Dataset excerpts:

[Start of Attachment]

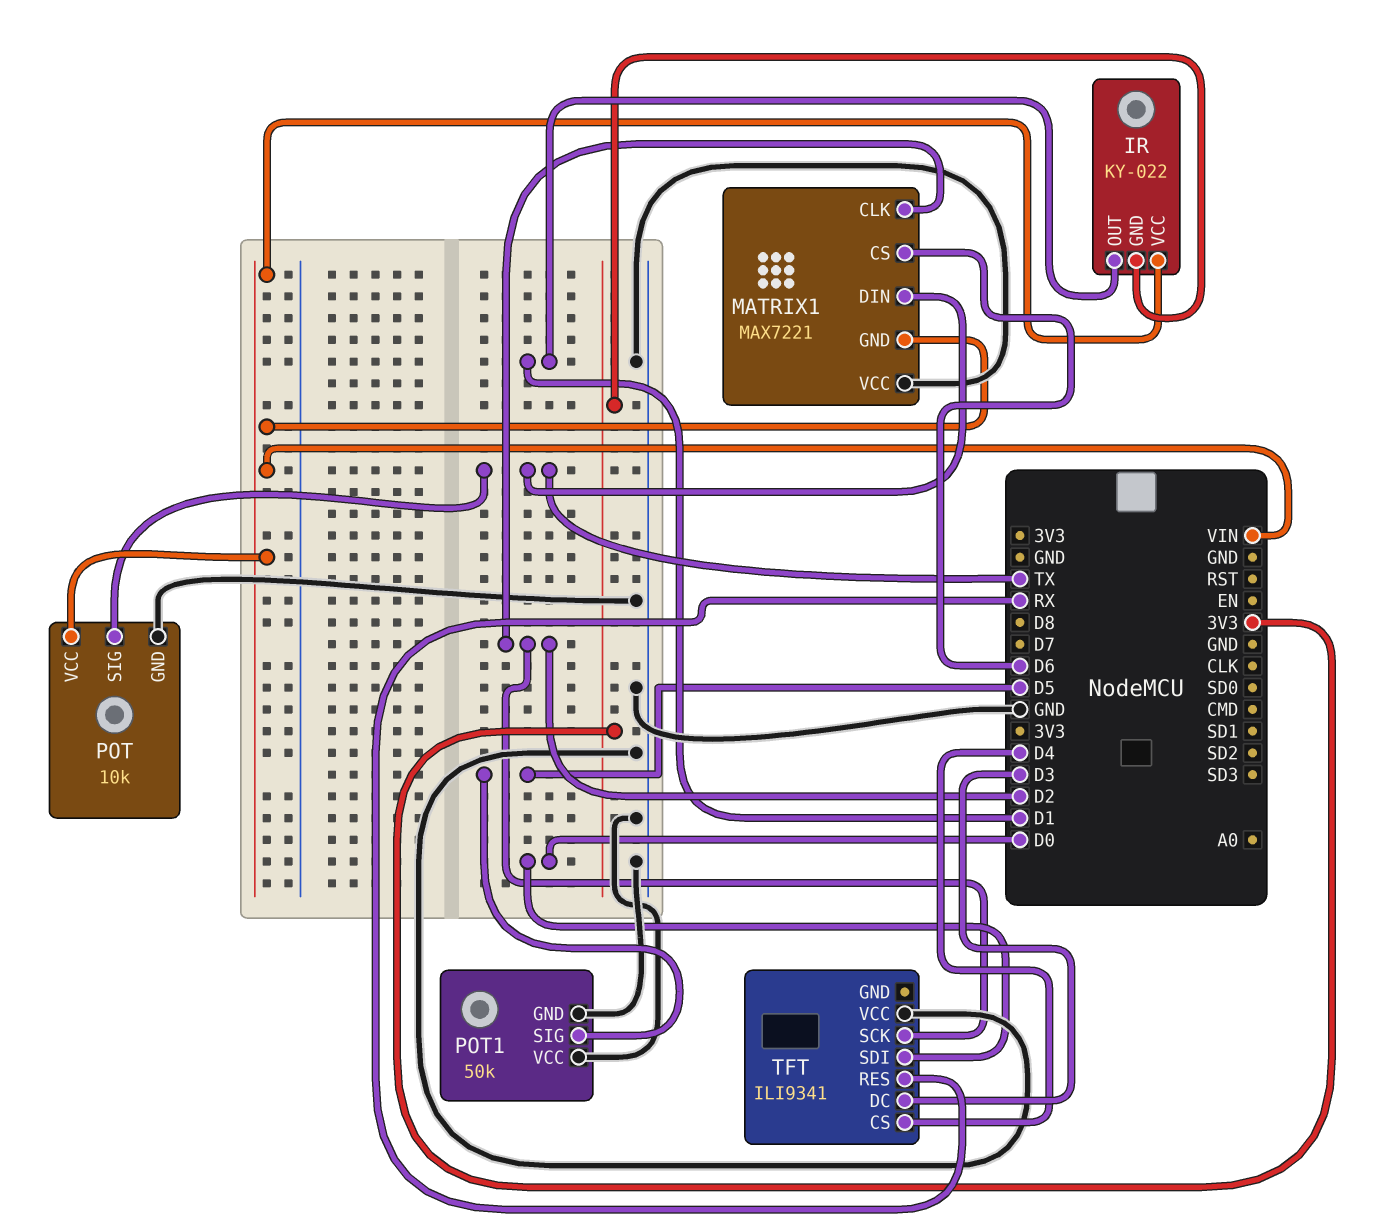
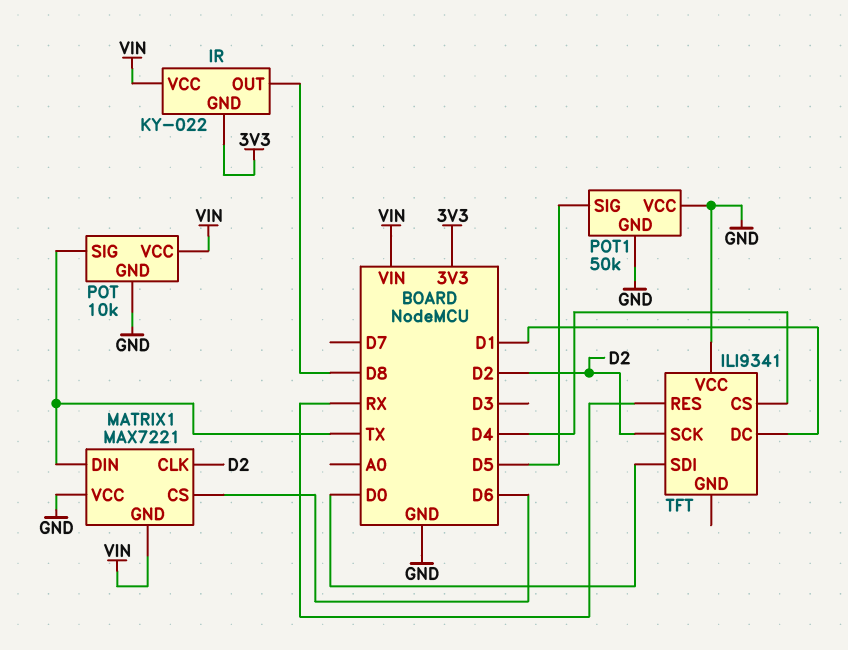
IR pin OUT: D1 -> D8
TFT pin DC: D3 -> D1

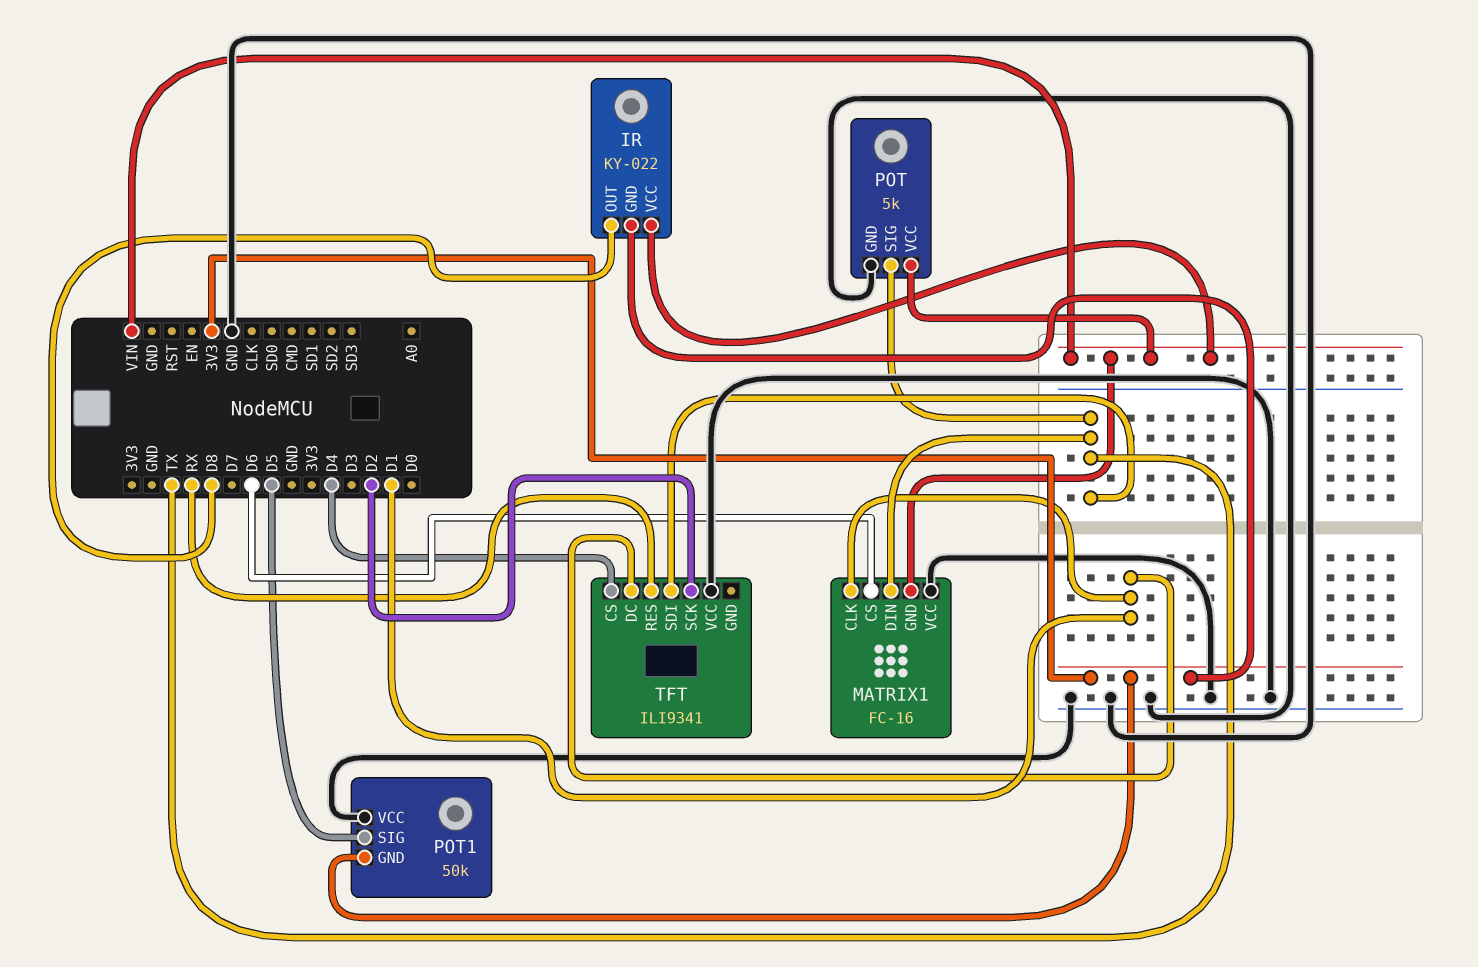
MATRIX1: MAX7221 -> FC-16
MATRIX1 pin CLK: D2 -> D1
POT: 10k -> 5k
POT1 pin GND: GND -> 3V3
TFT pin SDI: D0 -> TX

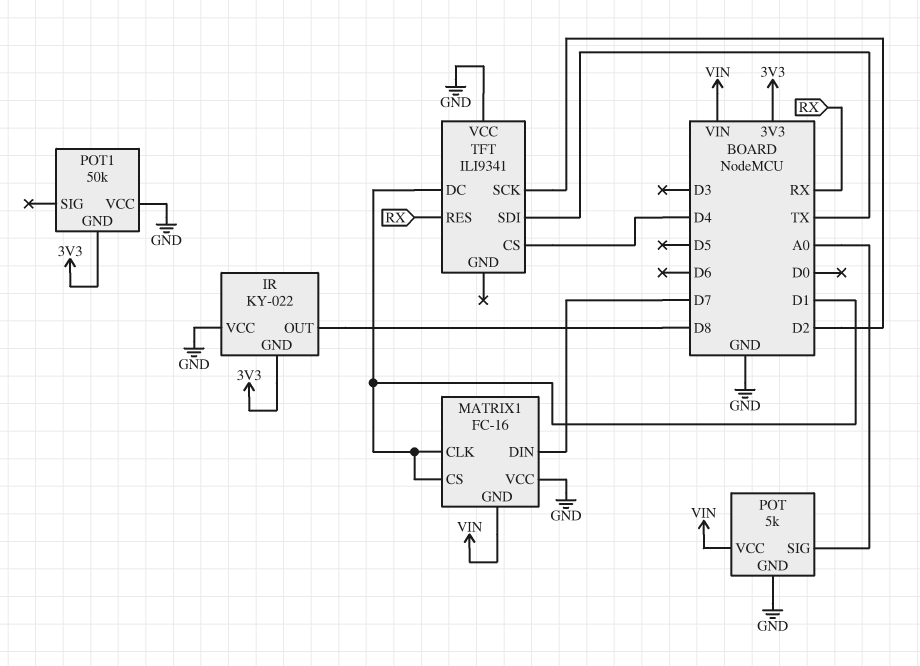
IR pin VCC: VIN -> GND
MATRIX1 pin CS: D6 -> D1
MATRIX1 pin DIN: TX -> D7
POT pin SIG: TX -> A0
POT1 pin SIG: D5 -> none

[End of Attachment]

» **TASK GOAL**: Extract, character for character, every line from the one that holds "MATRIX1: MAX7221 -> FC-16" through the end of the entries above. Include both boundary lines and no pictures.

» **EXERCISE OUTPUT**:
MATRIX1: MAX7221 -> FC-16
MATRIX1 pin CLK: D2 -> D1
POT: 10k -> 5k
POT1 pin GND: GND -> 3V3
TFT pin SDI: D0 -> TX

IR pin VCC: VIN -> GND
MATRIX1 pin CS: D6 -> D1
MATRIX1 pin DIN: TX -> D7
POT pin SIG: TX -> A0
POT1 pin SIG: D5 -> none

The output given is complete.